**EXERCISE TASK**
Could you pull every text line out of the records below, copying each one verbatim and leaving out the pictures?

**STORED RECORDS**

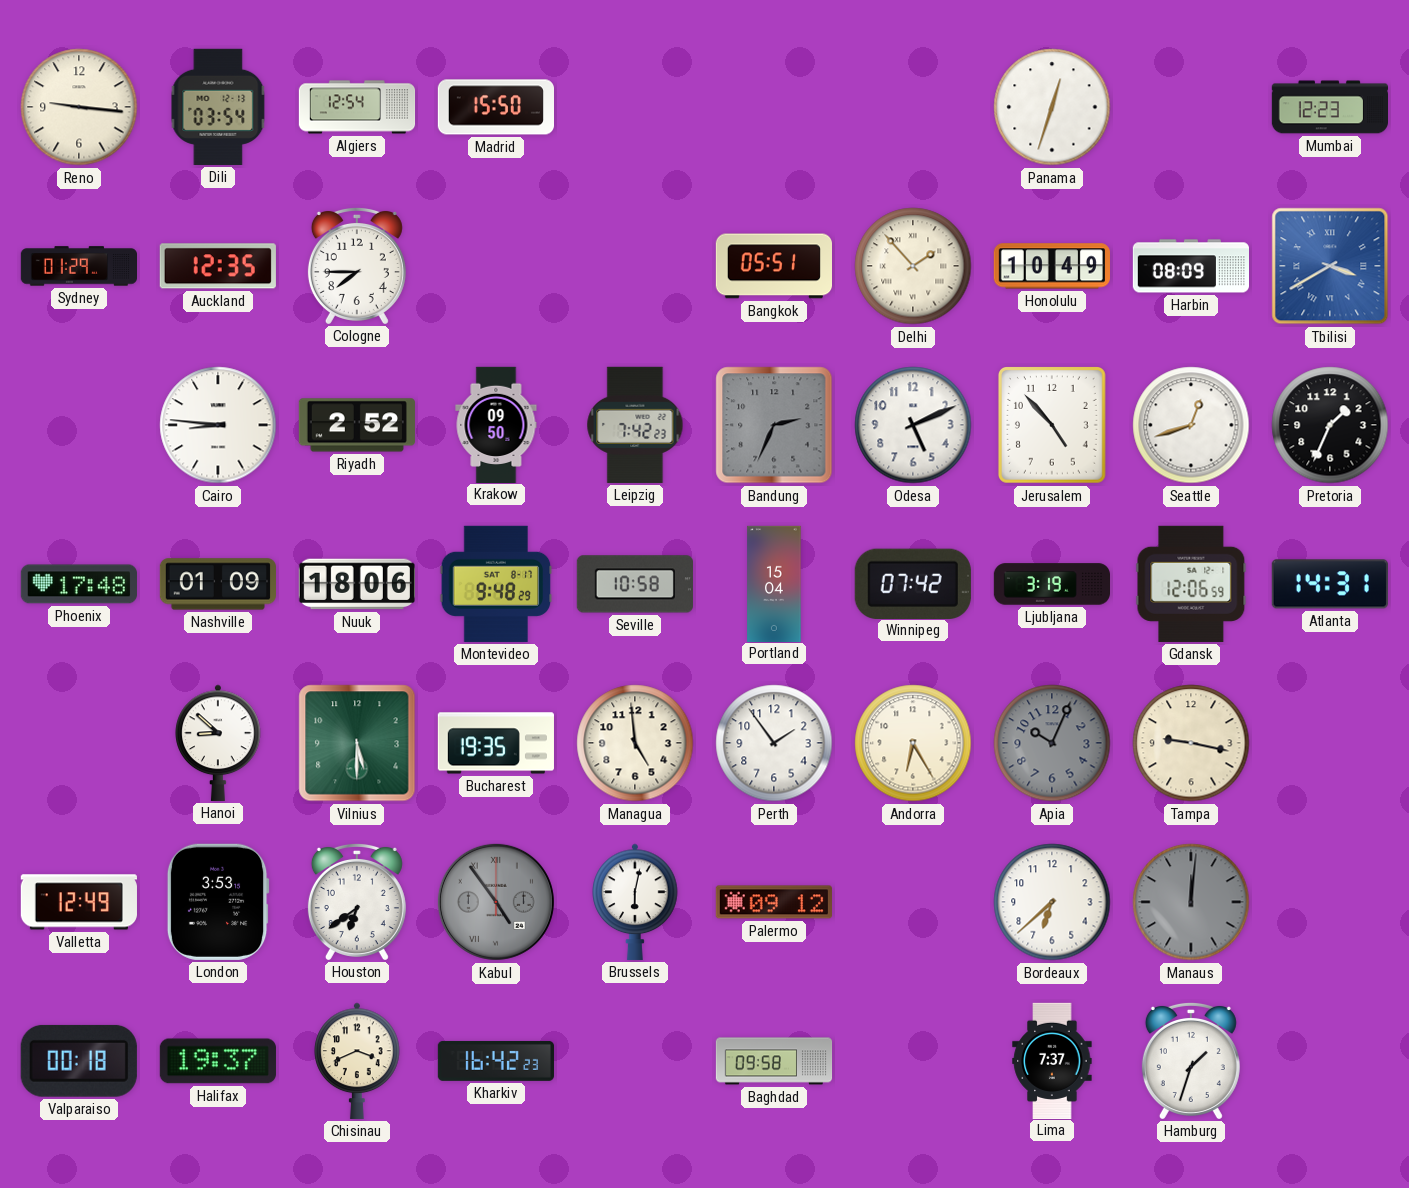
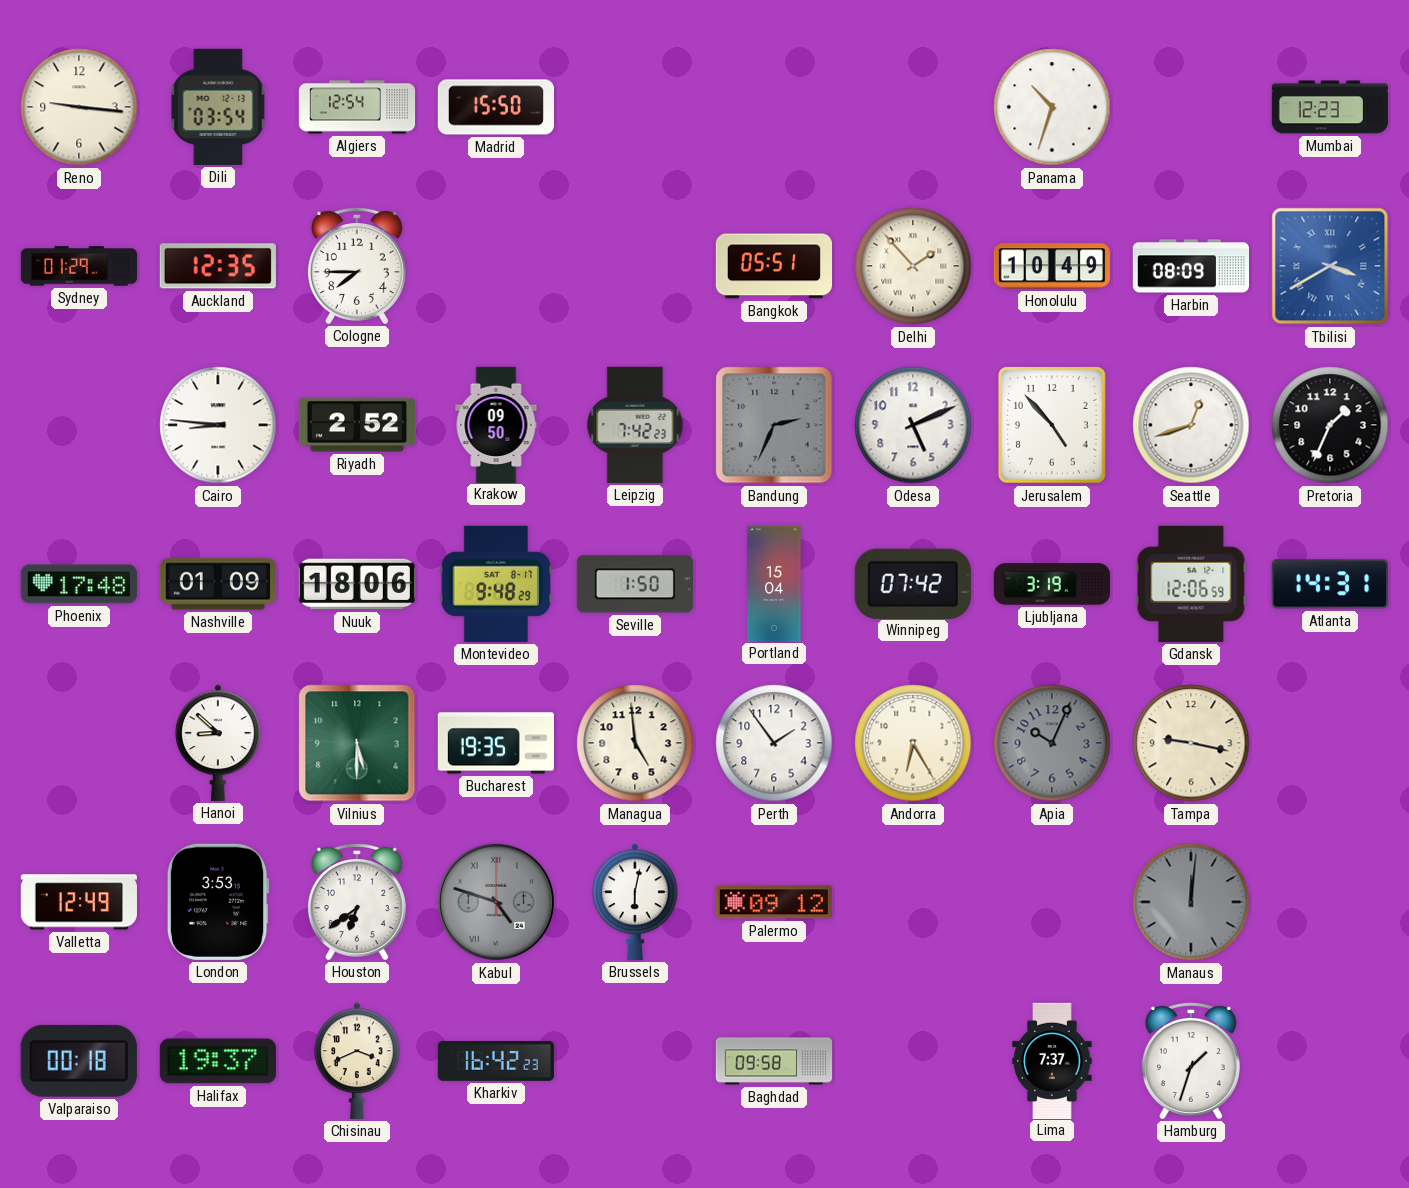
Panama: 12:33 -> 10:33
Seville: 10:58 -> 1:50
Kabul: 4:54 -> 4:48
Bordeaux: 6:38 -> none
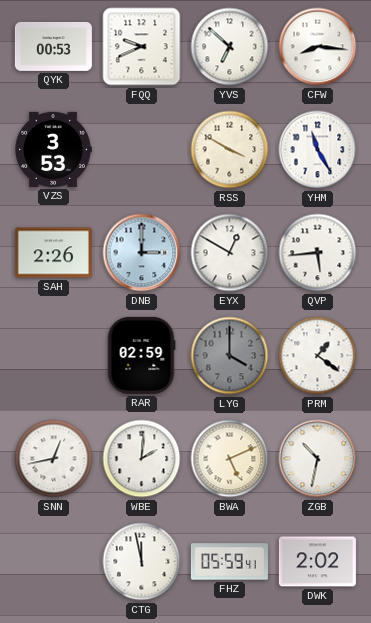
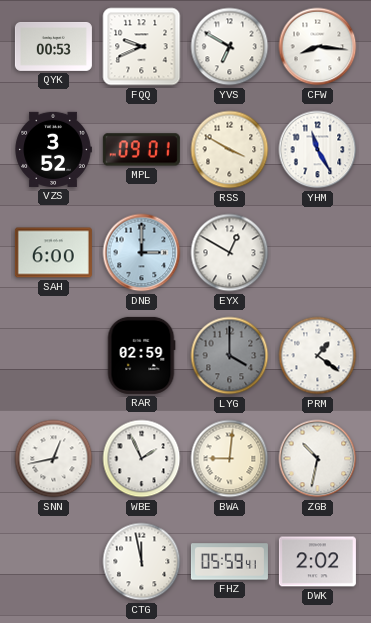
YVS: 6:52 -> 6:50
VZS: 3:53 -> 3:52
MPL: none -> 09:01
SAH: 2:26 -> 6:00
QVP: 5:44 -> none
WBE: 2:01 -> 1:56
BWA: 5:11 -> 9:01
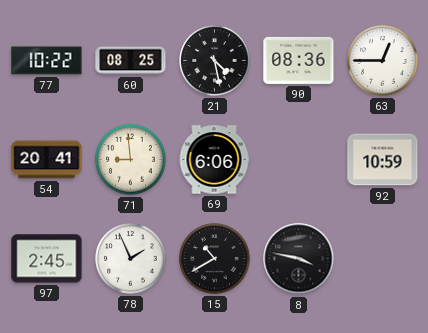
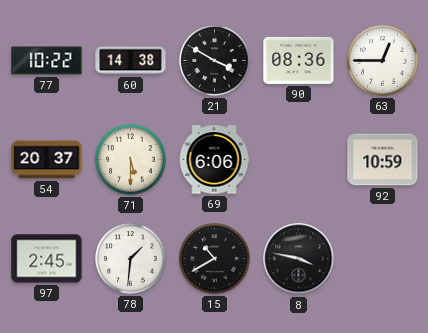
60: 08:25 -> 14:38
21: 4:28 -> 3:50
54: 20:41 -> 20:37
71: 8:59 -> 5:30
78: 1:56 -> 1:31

**EXERCISE ANSWER**
Panama: 12:33 -> 10:33
Seville: 10:58 -> 1:50
Kabul: 4:54 -> 4:48
Bordeaux: 6:38 -> none
YVS: 6:52 -> 6:50
VZS: 3:53 -> 3:52
MPL: none -> 09:01
SAH: 2:26 -> 6:00
QVP: 5:44 -> none
WBE: 2:01 -> 1:56
BWA: 5:11 -> 9:01
60: 08:25 -> 14:38
21: 4:28 -> 3:50
54: 20:41 -> 20:37
71: 8:59 -> 5:30
78: 1:56 -> 1:31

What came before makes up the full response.